▸ **Task to complete**
Turn the lines of the records below into a numbered list, skipping any blank lines. Leave the pictures out of your answer.

Saved data entries
—————

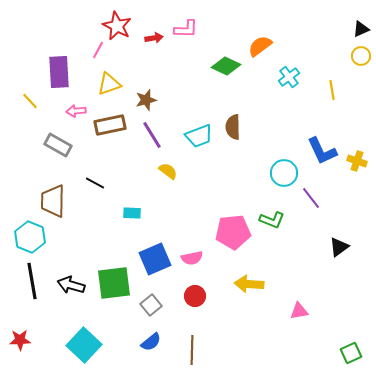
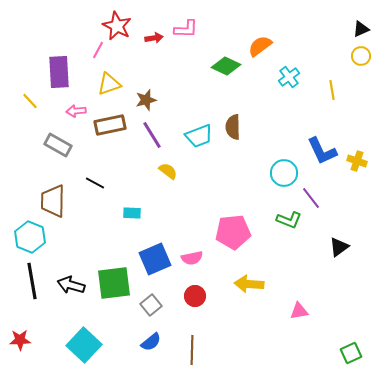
green L-shape at (272, 220): moved 17 px right
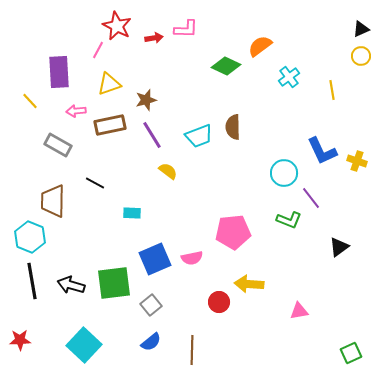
red circle at (195, 296): moved 24 px right, 6 px down
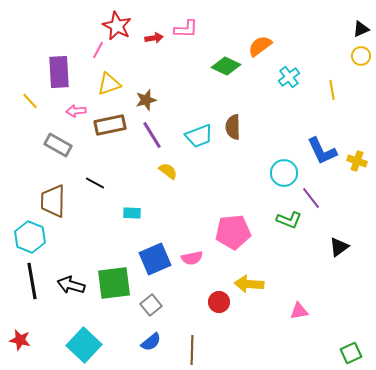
red star at (20, 340): rotated 15 degrees clockwise
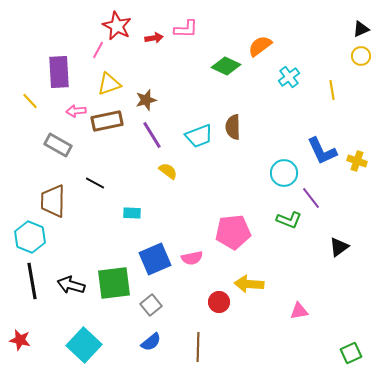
brown rectangle at (110, 125): moved 3 px left, 4 px up
brown line at (192, 350): moved 6 px right, 3 px up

—————

▸ **Final answer**
1. green L-shape at (272, 220): moved 17 px right
2. red circle at (195, 296): moved 24 px right, 6 px down
3. red star at (20, 340): rotated 15 degrees clockwise
4. brown rectangle at (110, 125): moved 3 px left, 4 px up
5. brown line at (192, 350): moved 6 px right, 3 px up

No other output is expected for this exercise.